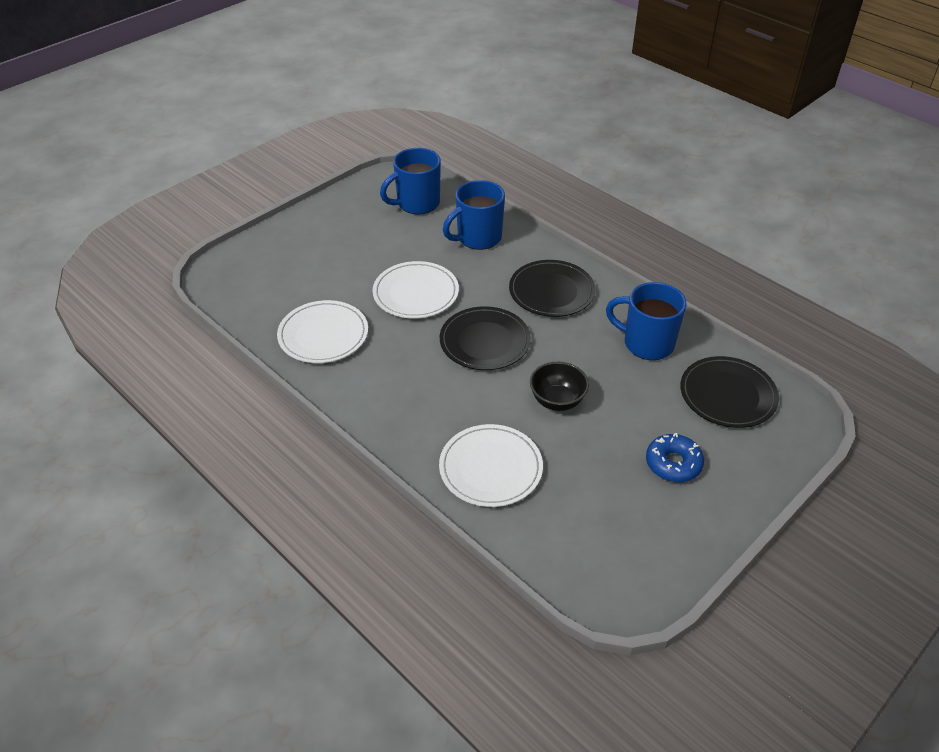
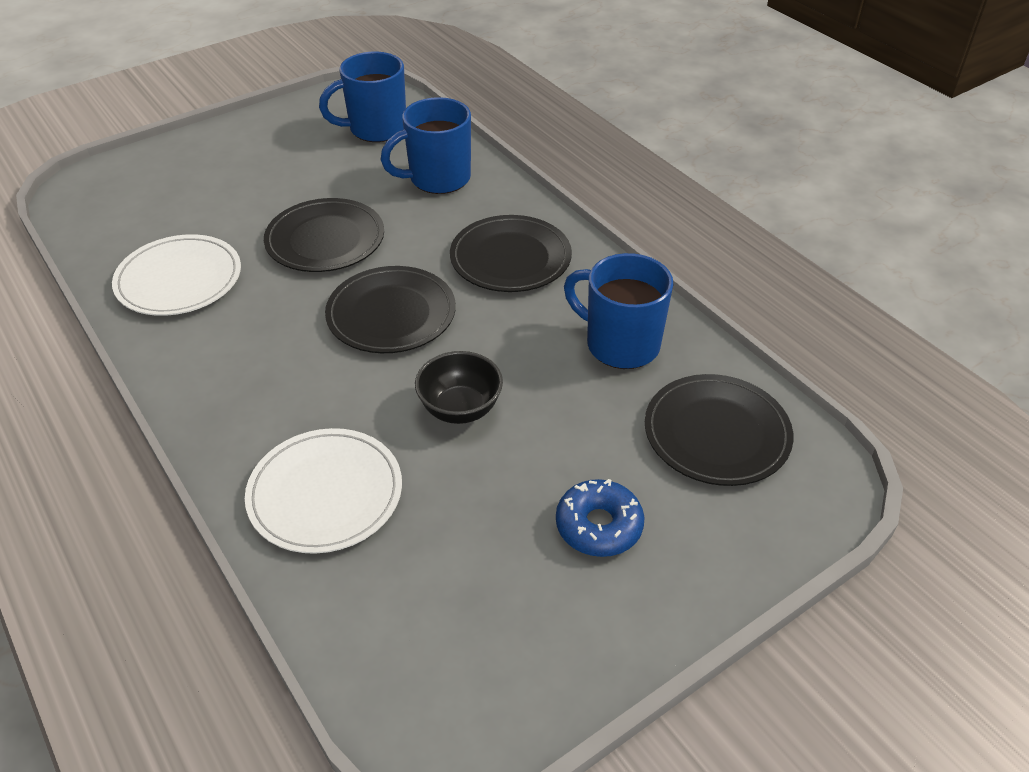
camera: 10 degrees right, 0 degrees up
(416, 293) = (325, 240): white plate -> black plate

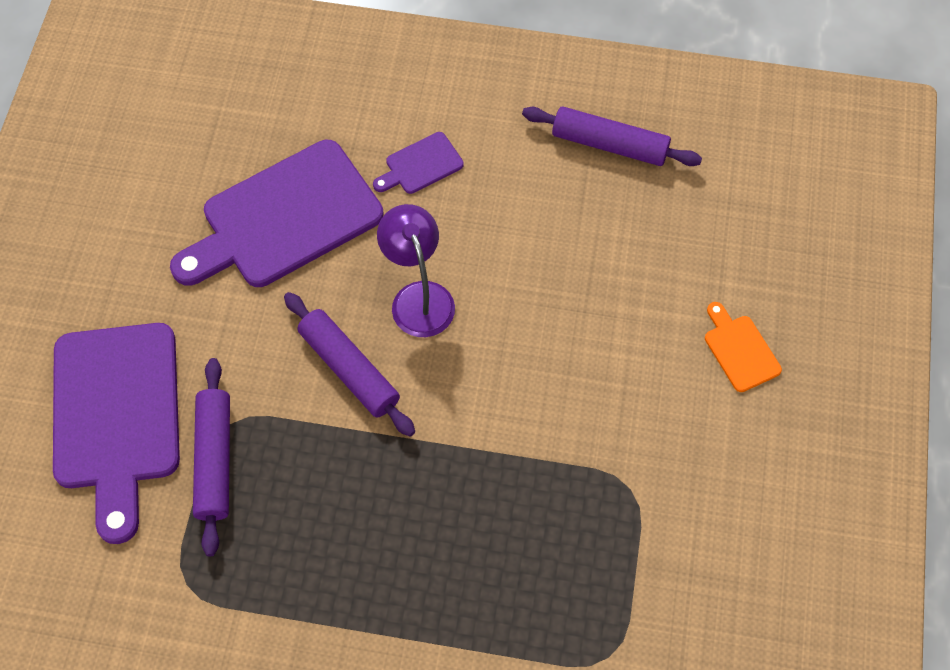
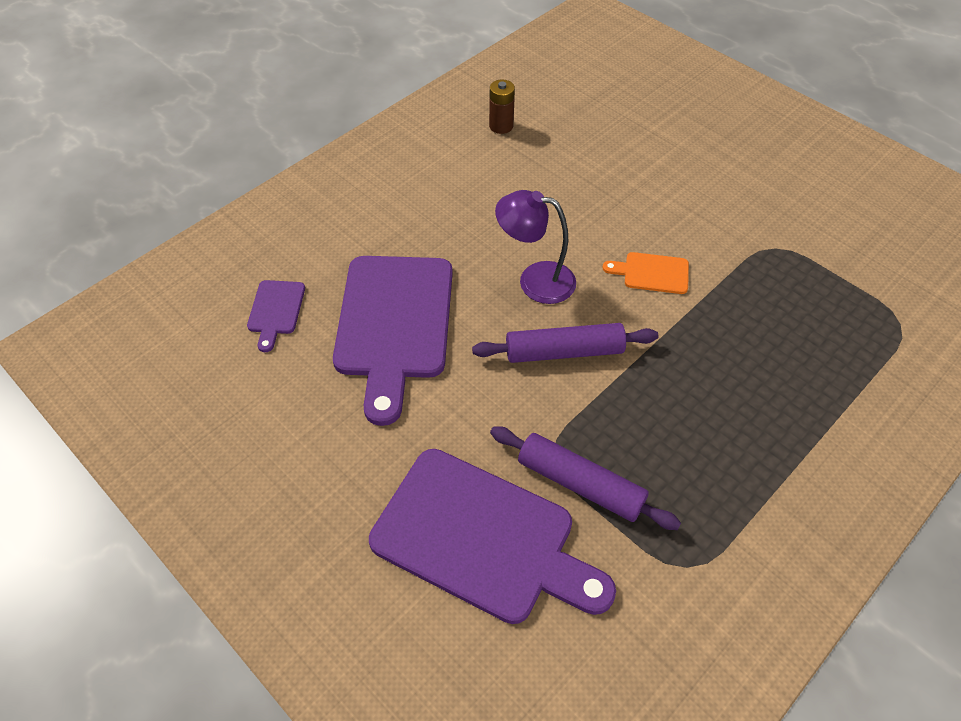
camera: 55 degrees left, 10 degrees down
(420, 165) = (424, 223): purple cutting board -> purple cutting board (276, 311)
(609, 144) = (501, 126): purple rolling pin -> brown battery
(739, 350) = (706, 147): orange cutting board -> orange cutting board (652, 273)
...
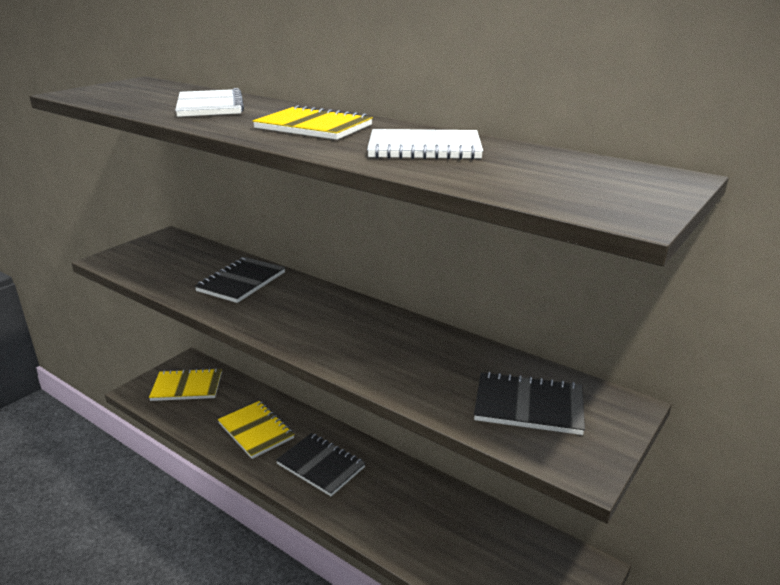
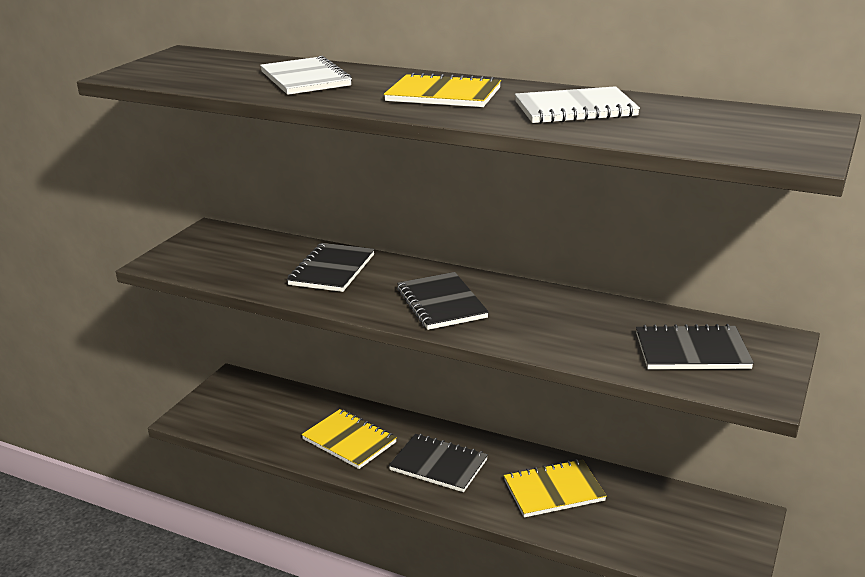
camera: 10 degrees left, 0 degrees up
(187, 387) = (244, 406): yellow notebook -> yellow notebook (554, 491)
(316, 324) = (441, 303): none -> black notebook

#### INSTRUCTIONS TO FOLLOW
Set down, exactly as they stand above, the lines starting with the line with "(609, 144) = (501, 126): purple" and going on through the line with "(739, 350) = (706, 147): orange", and no others.

#### SOLUTION
(609, 144) = (501, 126): purple rolling pin -> brown battery
(739, 350) = (706, 147): orange cutting board -> orange cutting board (652, 273)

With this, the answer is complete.